■ **ABOUT THIS EXERCISE**: Please output every line of the material as it stands, without the pictures.

■ **STORED DATA**:
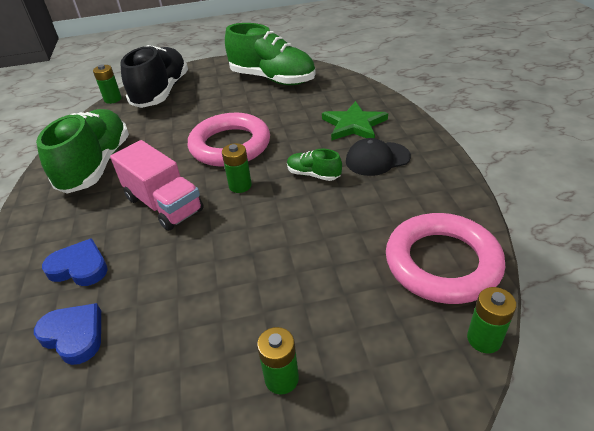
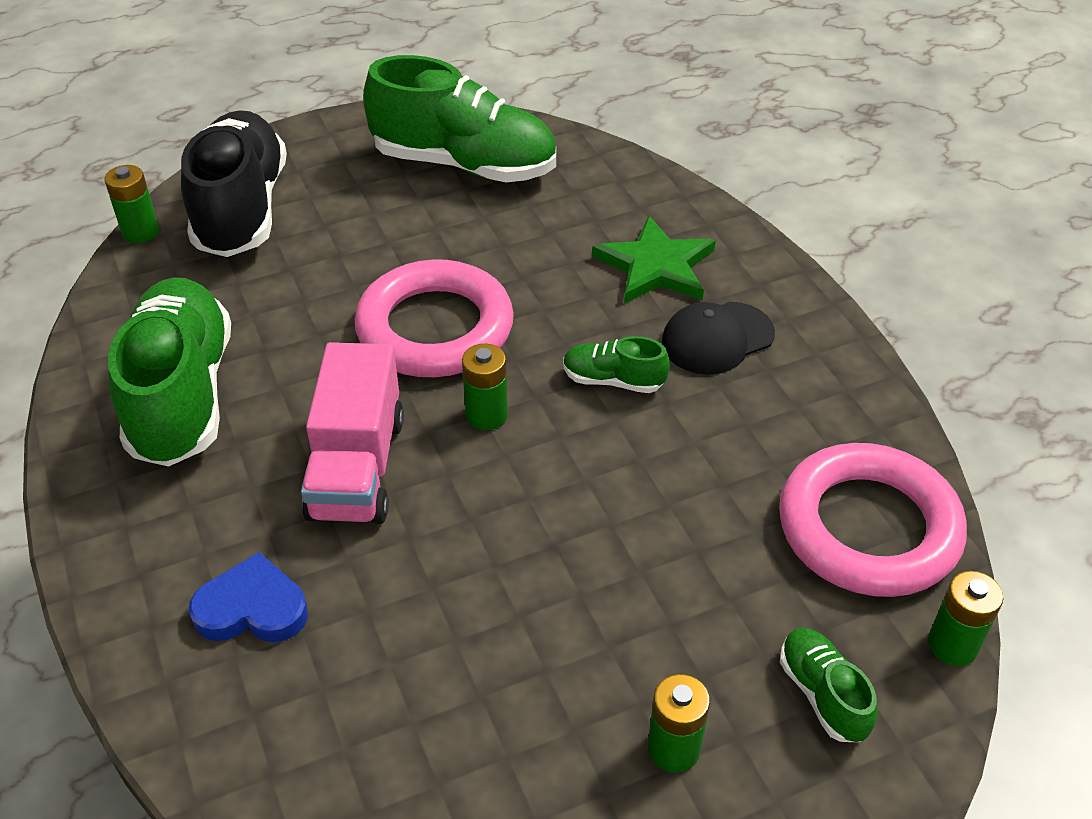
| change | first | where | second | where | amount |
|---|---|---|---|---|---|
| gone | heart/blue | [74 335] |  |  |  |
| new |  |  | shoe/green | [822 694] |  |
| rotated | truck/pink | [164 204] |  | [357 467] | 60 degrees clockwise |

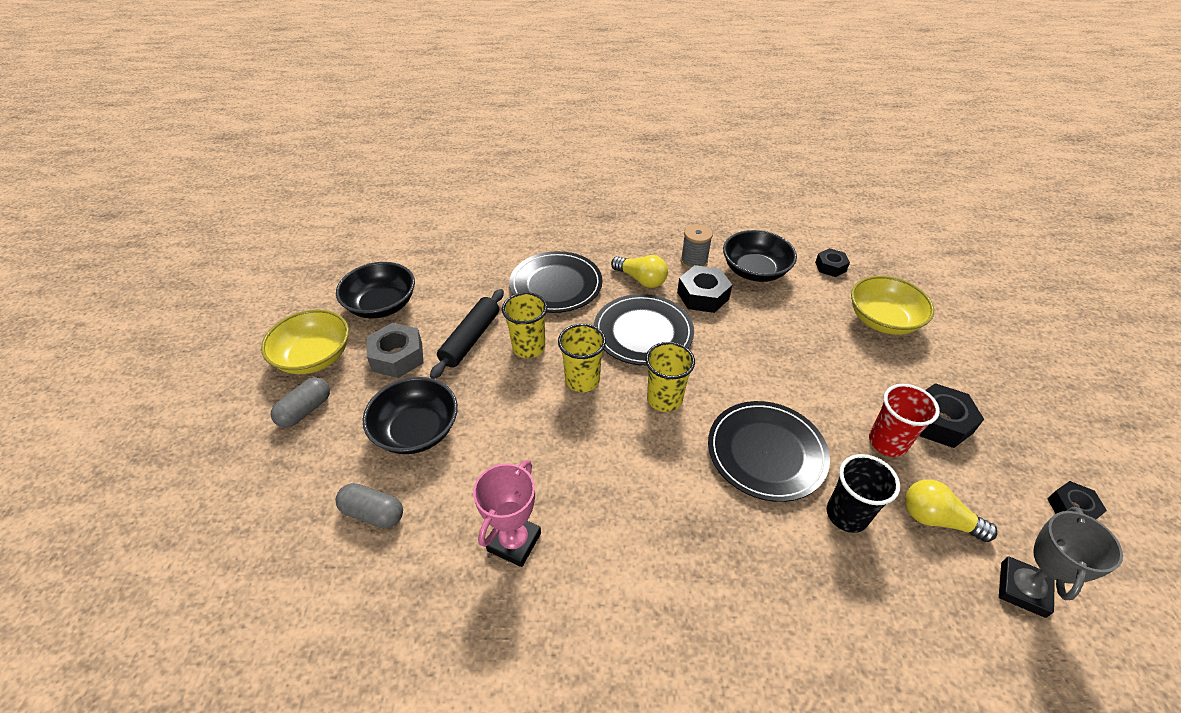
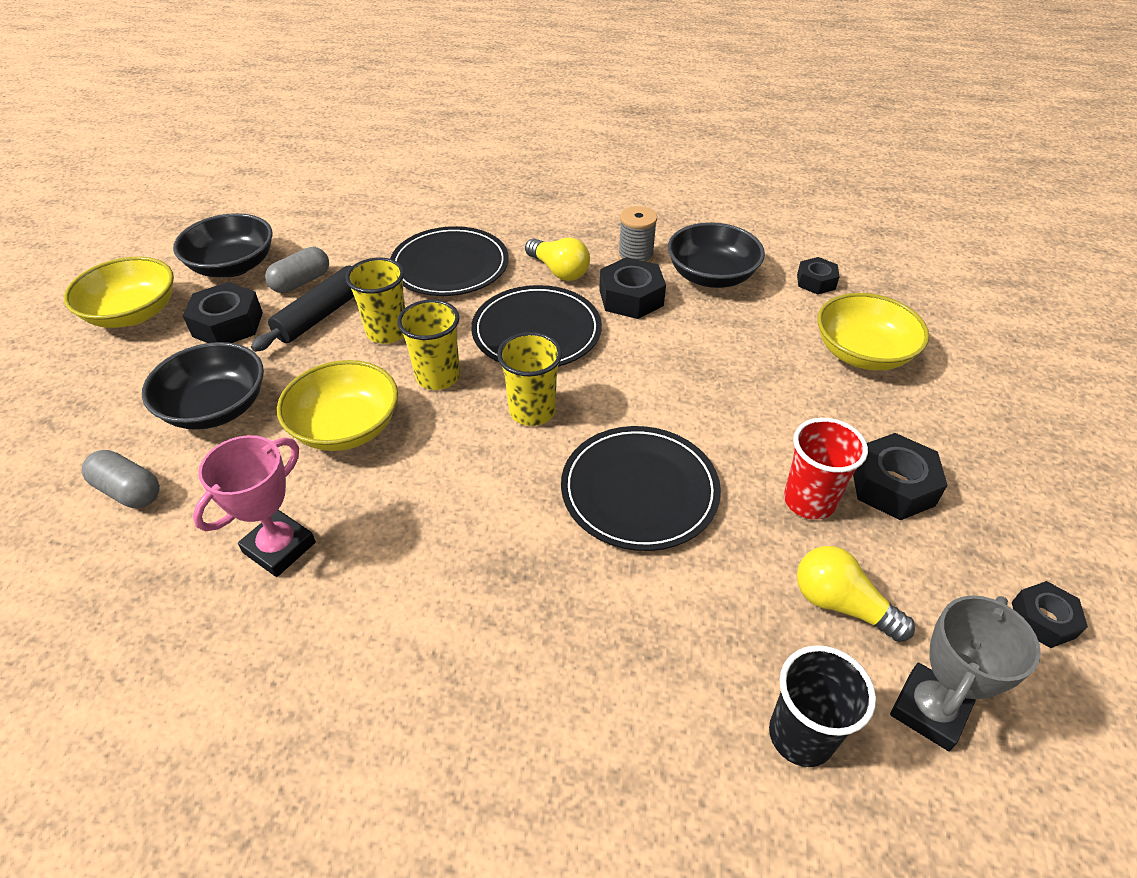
| change | first | where | second | where | amount |
|---|---|---|---|---|---|
| new |  |  | bowl/yellow | [346 427] |  |
| shifted | capsule/grey | [305 410] |  | [301 282] |  |
| shifted | cup/black | [846 515] |  | [801 735] |  |
| repainted | nut/grey | [397 357] | nut/black | [228 324] |  |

■ **ANSWER FOR THIS EXERCISE**:
| change | first | where | second | where | amount |
|---|---|---|---|---|---|
| gone | heart/blue | [74 335] |  |  |  |
| new |  |  | shoe/green | [822 694] |  |
| rotated | truck/pink | [164 204] |  | [357 467] | 60 degrees clockwise |

| change | first | where | second | where | amount |
|---|---|---|---|---|---|
| new |  |  | bowl/yellow | [346 427] |  |
| shifted | capsule/grey | [305 410] |  | [301 282] |  |
| shifted | cup/black | [846 515] |  | [801 735] |  |
| repainted | nut/grey | [397 357] | nut/black | [228 324] |  |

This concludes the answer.